◆ **WRITTEN REQUEST**: Format each line of the rows below as a string in a JSON list, one string per line, leaving out any blank lines.

Data listing:

------------------------------------

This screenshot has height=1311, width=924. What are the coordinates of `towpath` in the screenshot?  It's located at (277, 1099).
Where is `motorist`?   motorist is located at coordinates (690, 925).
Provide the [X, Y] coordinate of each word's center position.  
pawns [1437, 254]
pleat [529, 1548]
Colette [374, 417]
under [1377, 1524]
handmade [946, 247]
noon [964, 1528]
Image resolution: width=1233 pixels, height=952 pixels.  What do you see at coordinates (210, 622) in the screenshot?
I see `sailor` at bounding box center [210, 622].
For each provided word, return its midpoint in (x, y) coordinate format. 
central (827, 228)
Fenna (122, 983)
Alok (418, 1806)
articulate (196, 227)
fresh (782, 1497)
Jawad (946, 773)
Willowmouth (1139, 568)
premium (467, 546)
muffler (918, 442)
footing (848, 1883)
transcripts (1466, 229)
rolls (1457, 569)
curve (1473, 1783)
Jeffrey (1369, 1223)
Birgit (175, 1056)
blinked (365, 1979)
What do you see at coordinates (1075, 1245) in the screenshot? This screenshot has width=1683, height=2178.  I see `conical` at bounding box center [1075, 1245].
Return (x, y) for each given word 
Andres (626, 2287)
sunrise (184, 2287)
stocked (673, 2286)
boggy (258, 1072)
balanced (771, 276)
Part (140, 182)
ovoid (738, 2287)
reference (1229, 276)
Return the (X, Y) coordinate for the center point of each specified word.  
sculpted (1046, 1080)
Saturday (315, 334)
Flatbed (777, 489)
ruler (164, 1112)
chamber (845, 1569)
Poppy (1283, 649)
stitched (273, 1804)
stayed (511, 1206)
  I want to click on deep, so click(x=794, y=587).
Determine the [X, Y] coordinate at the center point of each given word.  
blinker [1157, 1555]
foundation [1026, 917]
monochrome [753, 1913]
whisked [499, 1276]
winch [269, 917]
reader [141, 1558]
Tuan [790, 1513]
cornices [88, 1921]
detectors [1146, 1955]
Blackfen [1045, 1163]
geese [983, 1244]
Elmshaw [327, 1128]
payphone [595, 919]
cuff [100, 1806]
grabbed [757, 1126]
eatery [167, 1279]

------------------------------------

◆ **RESPONSE BELOW**:
[
  "This screenshot has height=1311, width=924. What are the coordinates of `towpath` in the screenshot?  It's located at (277, 1099).",
  "Where is `motorist`?   motorist is located at coordinates (690, 925).",
  "Provide the [X, Y] coordinate of each word's center position.  ",
  "pawns [1437, 254]",
  "pleat [529, 1548]",
  "Colette [374, 417]",
  "under [1377, 1524]",
  "handmade [946, 247]",
  "noon [964, 1528]",
  "Image resolution: width=1233 pixels, height=952 pixels.  What do you see at coordinates (210, 622) in the screenshot?",
  "I see `sailor` at bounding box center [210, 622].",
  "For each provided word, return its midpoint in (x, y) coordinate format. ",
  "central (827, 228)",
  "Fenna (122, 983)",
  "Alok (418, 1806)",
  "articulate (196, 227)",
  "fresh (782, 1497)",
  "Jawad (946, 773)",
  "Willowmouth (1139, 568)",
  "premium (467, 546)",
  "muffler (918, 442)",
  "footing (848, 1883)",
  "transcripts (1466, 229)",
  "rolls (1457, 569)",
  "curve (1473, 1783)",
  "Jeffrey (1369, 1223)",
  "Birgit (175, 1056)",
  "blinked (365, 1979)",
  "What do you see at coordinates (1075, 1245) in the screenshot? This screenshot has width=1683, height=2178.  I see `conical` at bounding box center [1075, 1245].",
  "Return (x, y) for each given word ",
  "Andres (626, 2287)",
  "sunrise (184, 2287)",
  "stocked (673, 2286)",
  "boggy (258, 1072)",
  "balanced (771, 276)",
  "Part (140, 182)",
  "ovoid (738, 2287)",
  "reference (1229, 276)",
  "Return the (X, Y) coordinate for the center point of each specified word.  ",
  "sculpted (1046, 1080)",
  "Saturday (315, 334)",
  "Flatbed (777, 489)",
  "ruler (164, 1112)",
  "chamber (845, 1569)",
  "Poppy (1283, 649)",
  "stitched (273, 1804)",
  "stayed (511, 1206)",
  "  I want to click on deep, so click(x=794, y=587).",
  "Determine the [X, Y] coordinate at the center point of each given word.  ",
  "blinker [1157, 1555]",
  "foundation [1026, 917]",
  "monochrome [753, 1913]",
  "whisked [499, 1276]",
  "winch [269, 917]",
  "reader [141, 1558]",
  "Tuan [790, 1513]",
  "cornices [88, 1921]",
  "detectors [1146, 1955]",
  "Blackfen [1045, 1163]",
  "geese [983, 1244]",
  "Elmshaw [327, 1128]",
  "payphone [595, 919]",
  "cuff [100, 1806]",
  "grabbed [757, 1126]",
  "eatery [167, 1279]"
]